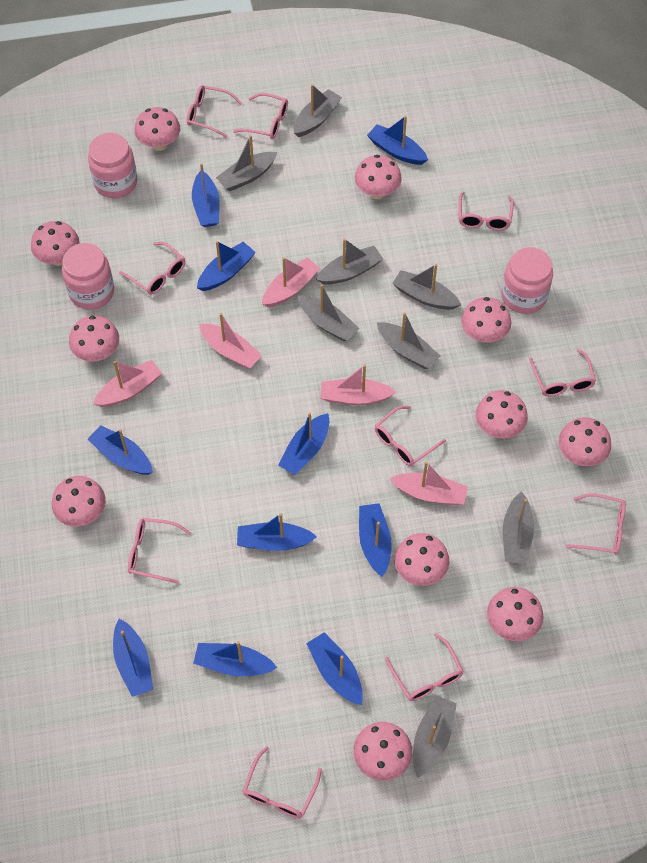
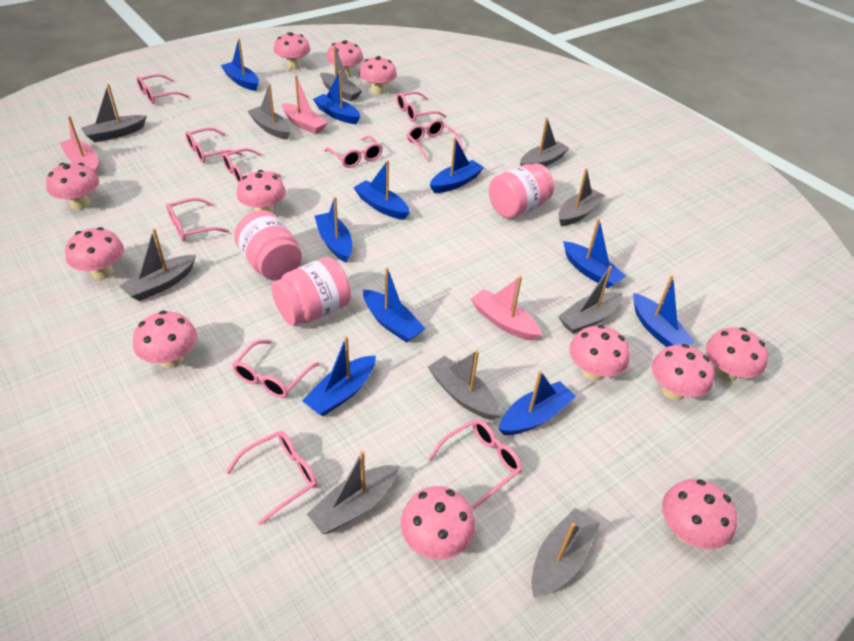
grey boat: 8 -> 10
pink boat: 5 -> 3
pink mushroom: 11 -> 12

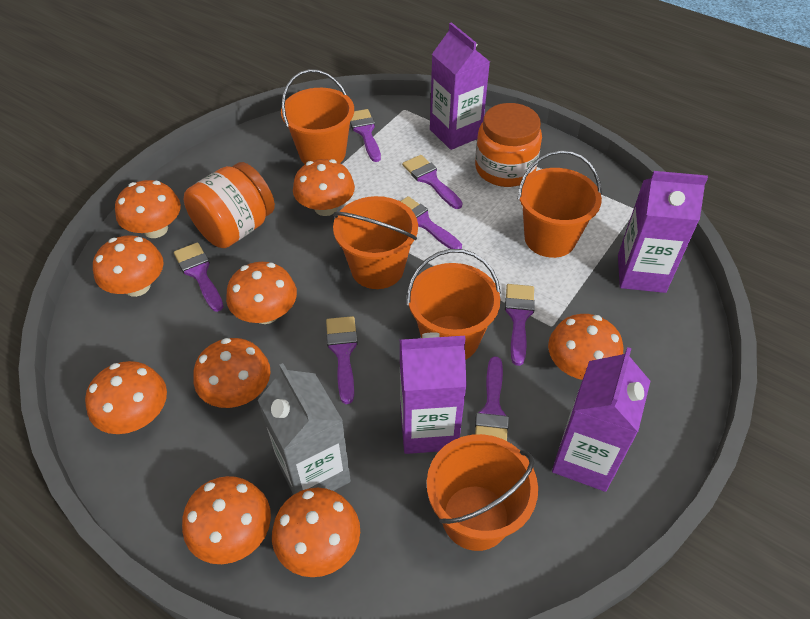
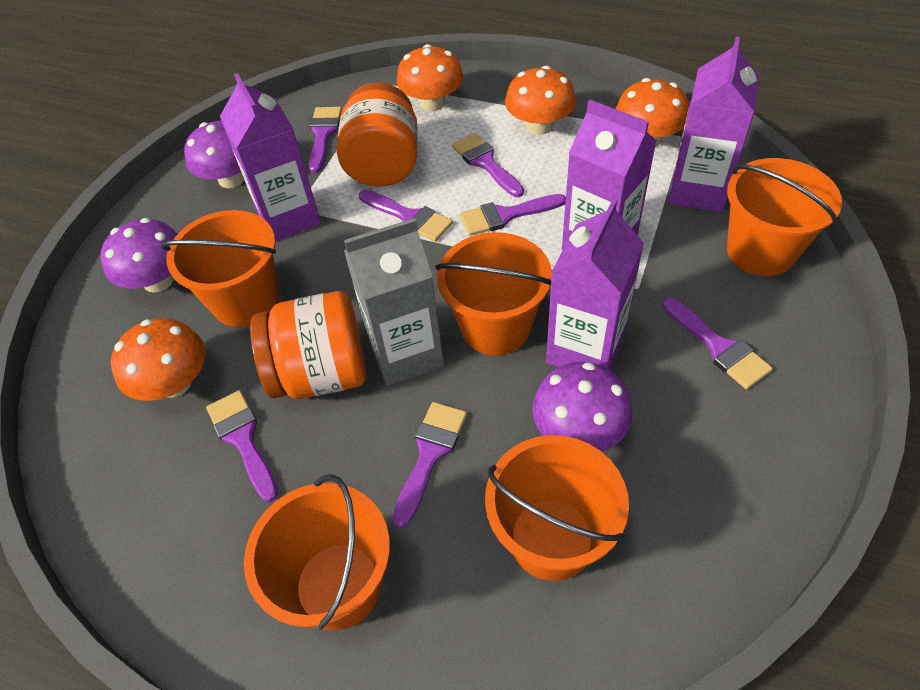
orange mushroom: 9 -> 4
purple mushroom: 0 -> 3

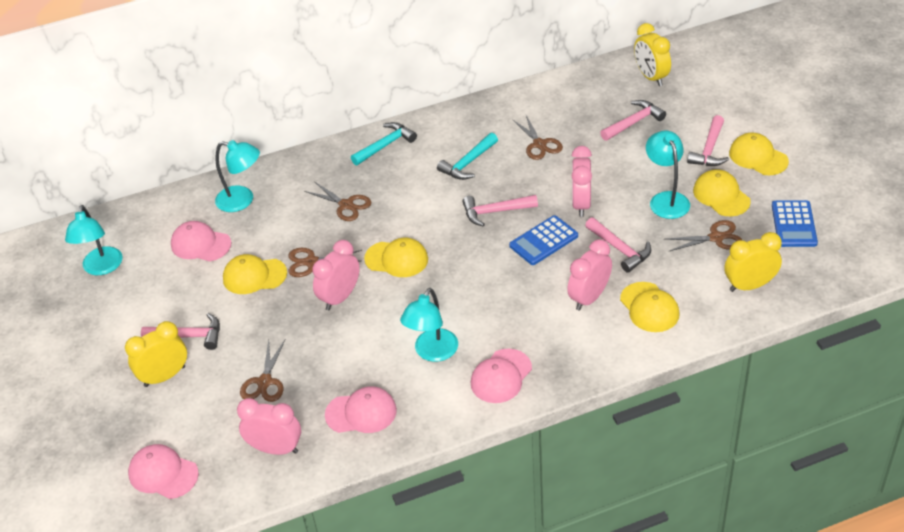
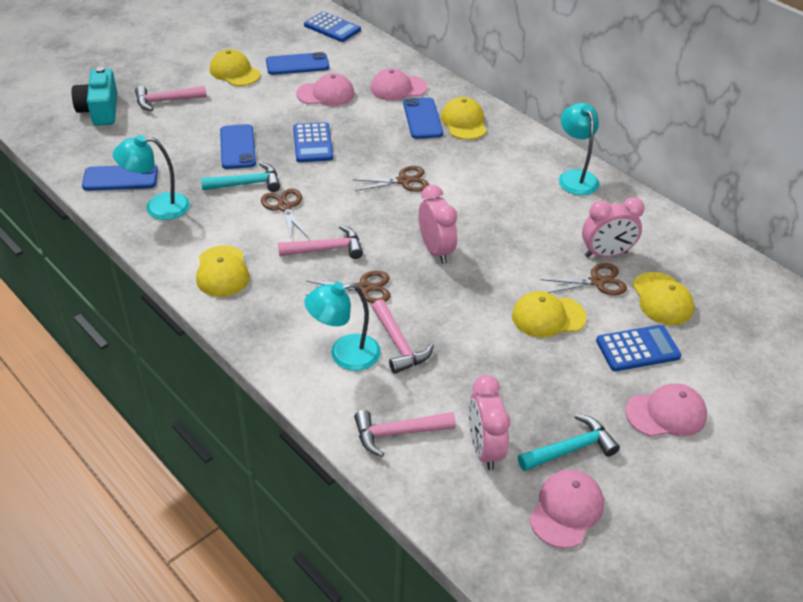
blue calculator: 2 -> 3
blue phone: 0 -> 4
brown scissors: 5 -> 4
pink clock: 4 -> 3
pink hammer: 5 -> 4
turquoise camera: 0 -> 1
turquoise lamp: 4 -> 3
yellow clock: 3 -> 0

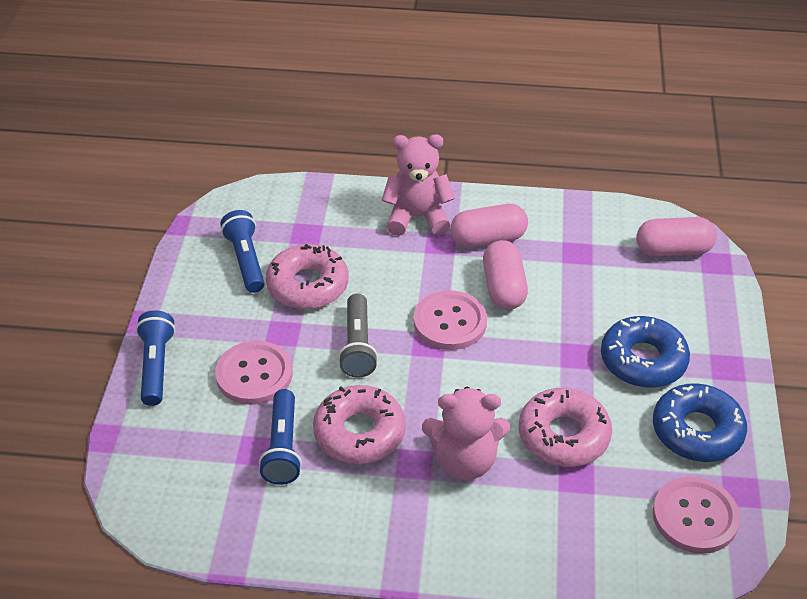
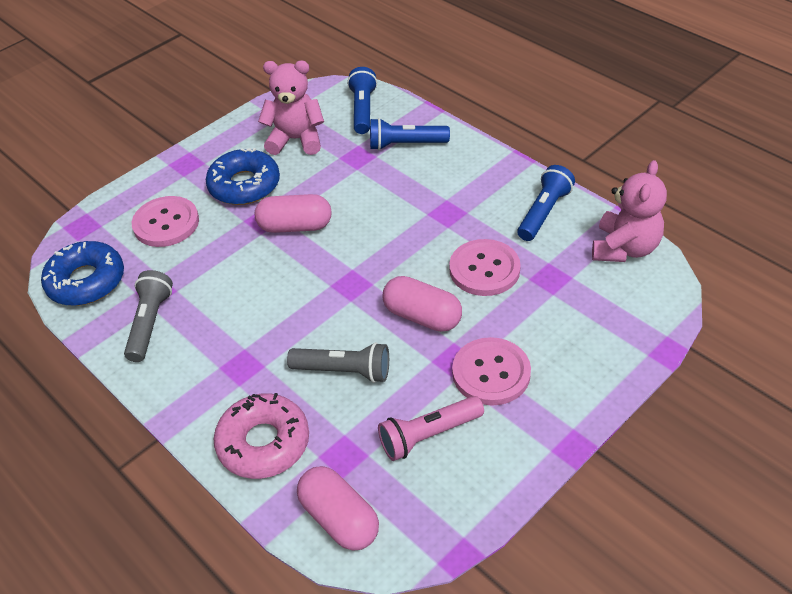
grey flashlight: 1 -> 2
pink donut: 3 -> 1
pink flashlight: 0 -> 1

────────────────────────────────────────

What the exercise asks> Repeat exactly the lines from the first line of the records above through the line containing "pink donut: 3 -> 1", both included. Leave out the pictures.

Exercise output>
grey boat: 8 -> 10
pink boat: 5 -> 3
pink mushroom: 11 -> 12

orange mushroom: 9 -> 4
purple mushroom: 0 -> 3

blue calculator: 2 -> 3
blue phone: 0 -> 4
brown scissors: 5 -> 4
pink clock: 4 -> 3
pink hammer: 5 -> 4
turquoise camera: 0 -> 1
turquoise lamp: 4 -> 3
yellow clock: 3 -> 0

grey flashlight: 1 -> 2
pink donut: 3 -> 1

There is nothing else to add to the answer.